Modification records:
"""
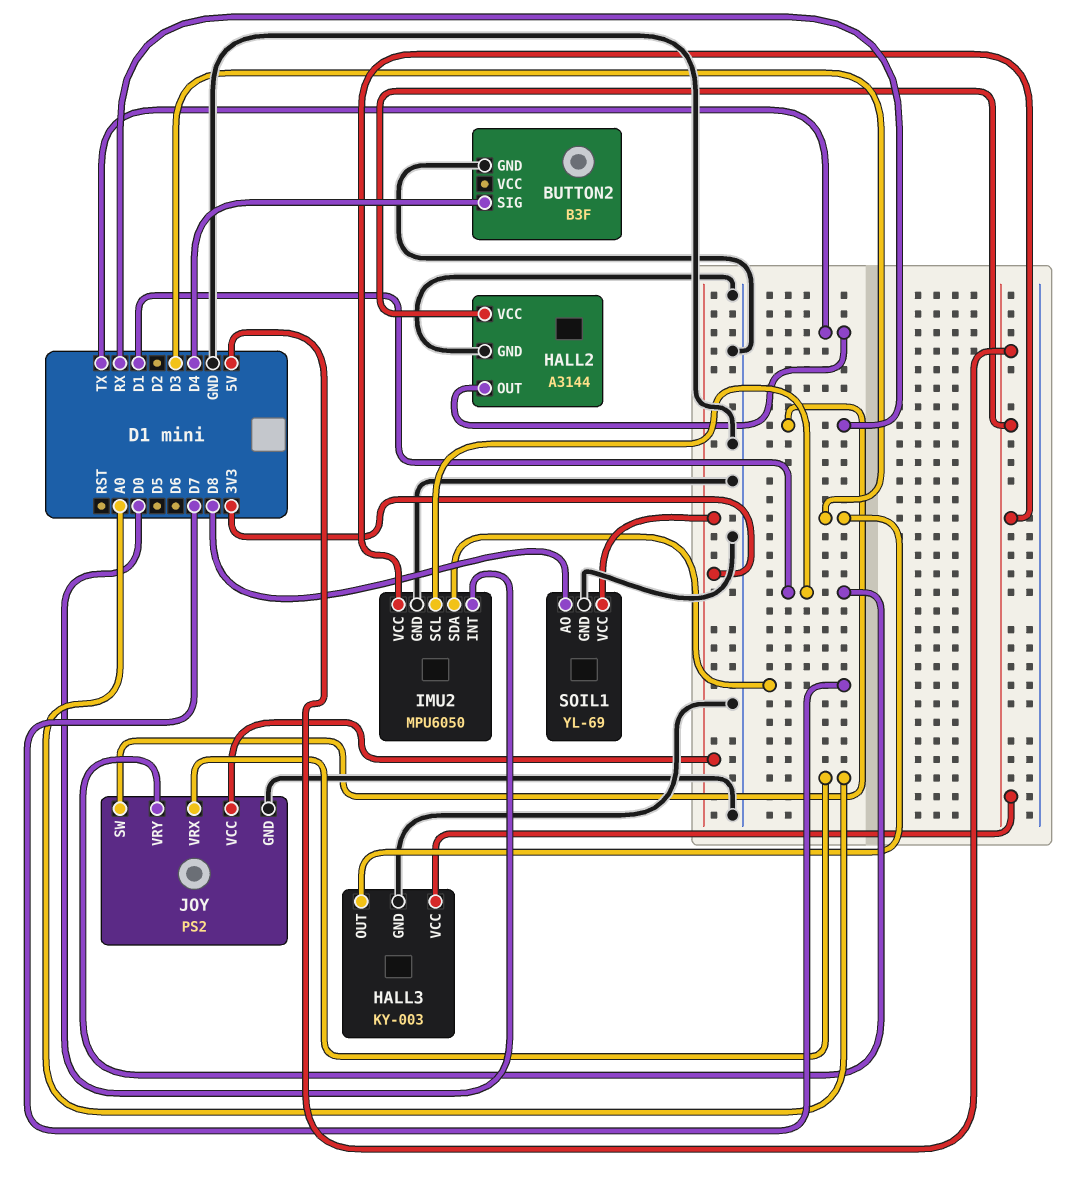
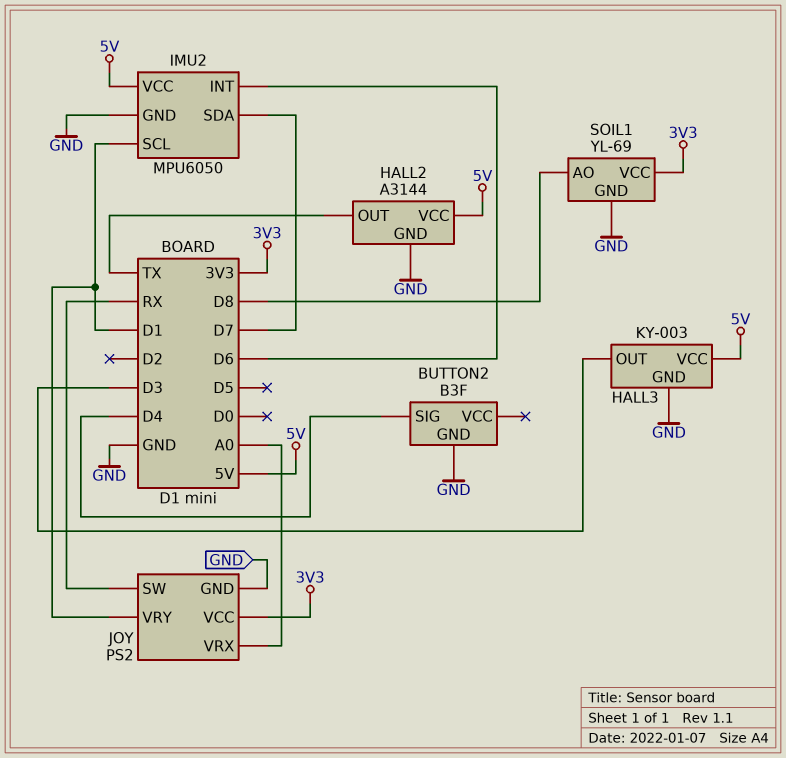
IMU2 pin INT: D0 -> D6

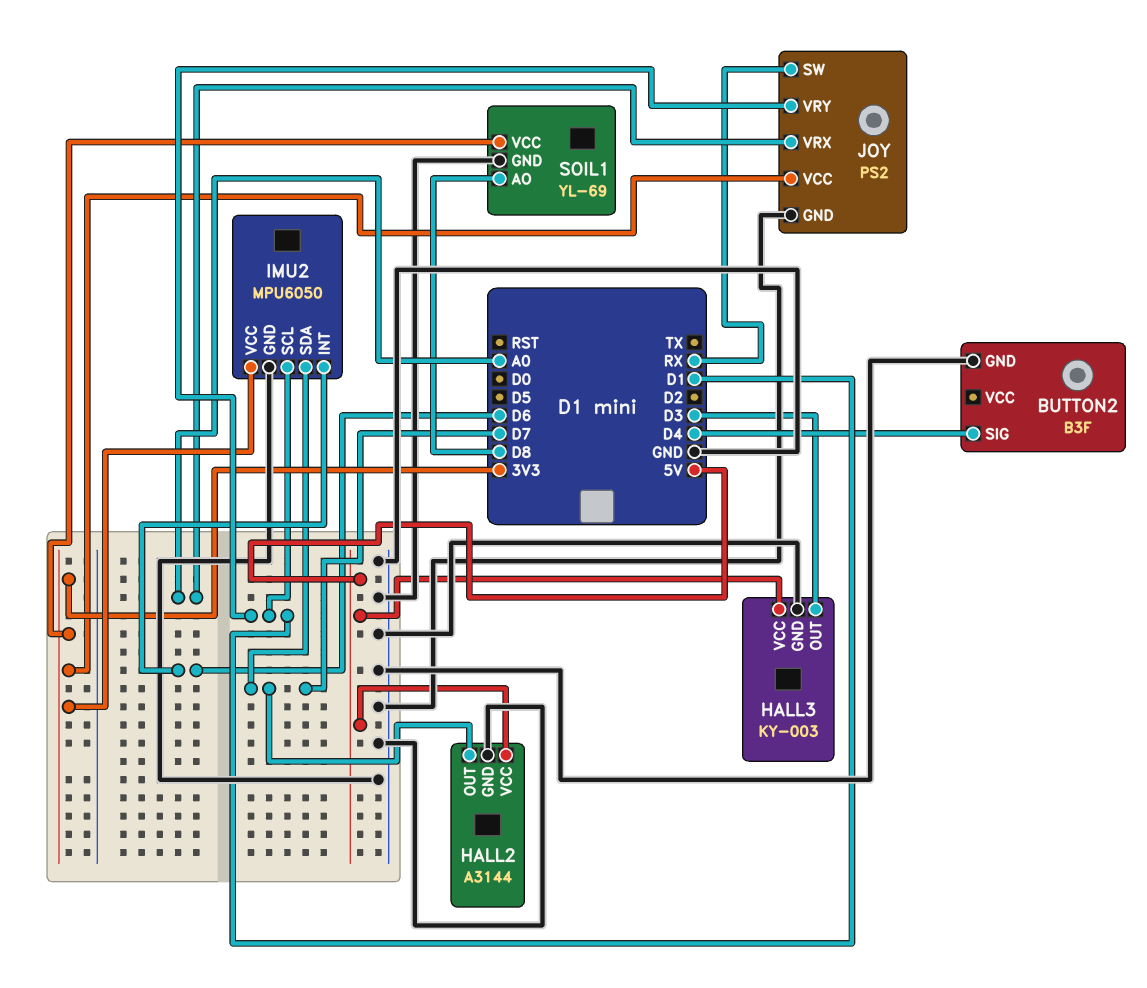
HALL2 pin OUT: TX -> D7
IMU2 pin VCC: 5V -> 3V3

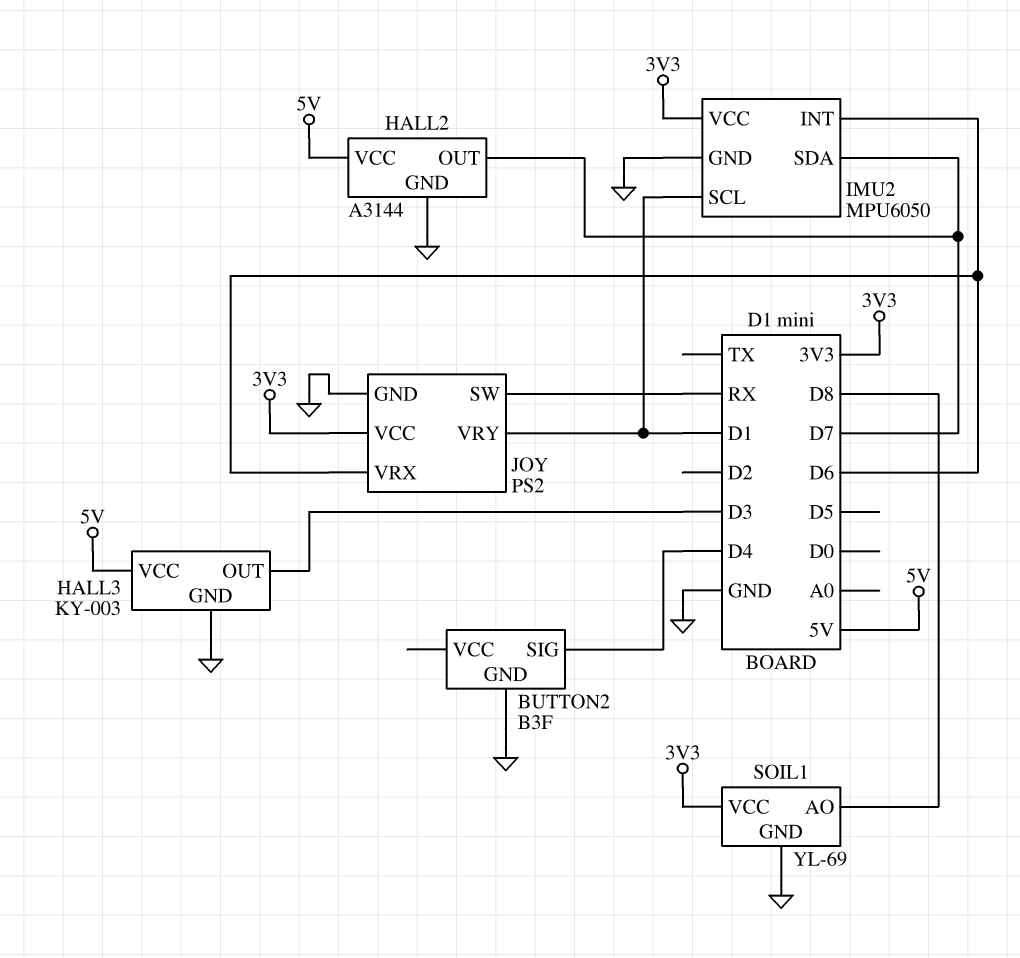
JOY pin VRX: A0 -> D6

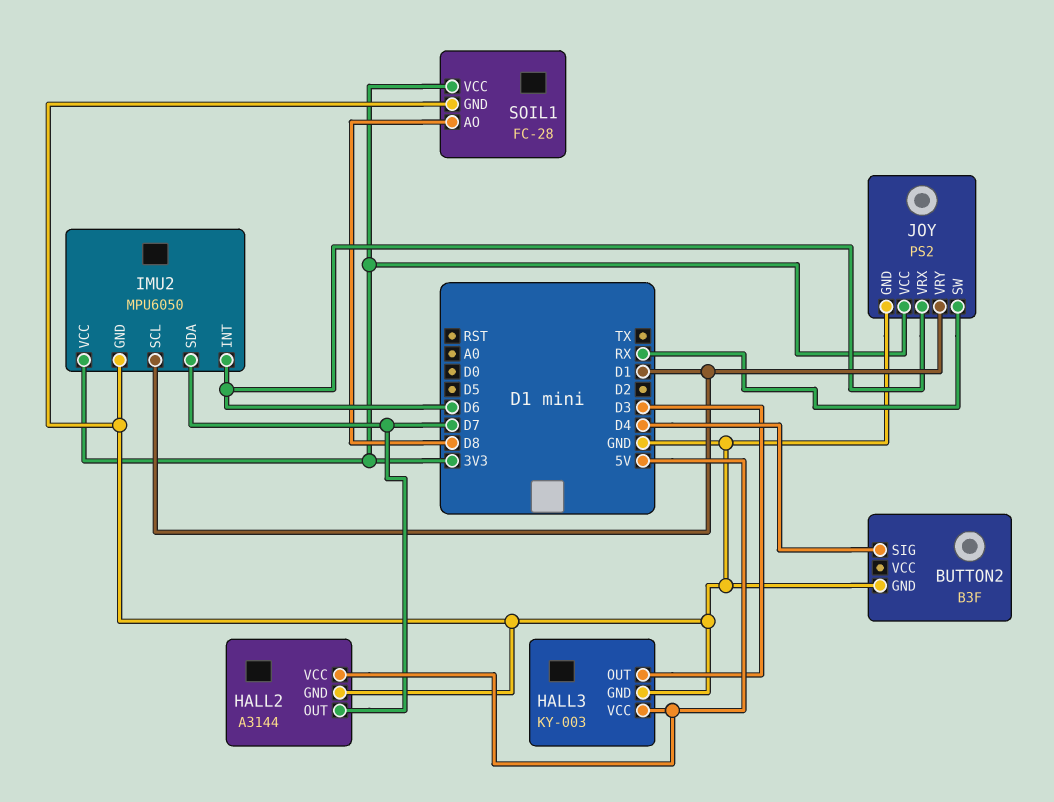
SOIL1: YL-69 -> FC-28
"""
PROBLEM TO WORK ON
The reply must hold every line above exactly as written and none of the pictures.

RESULT OF THIS TASK
IMU2 pin INT: D0 -> D6

HALL2 pin OUT: TX -> D7
IMU2 pin VCC: 5V -> 3V3

JOY pin VRX: A0 -> D6

SOIL1: YL-69 -> FC-28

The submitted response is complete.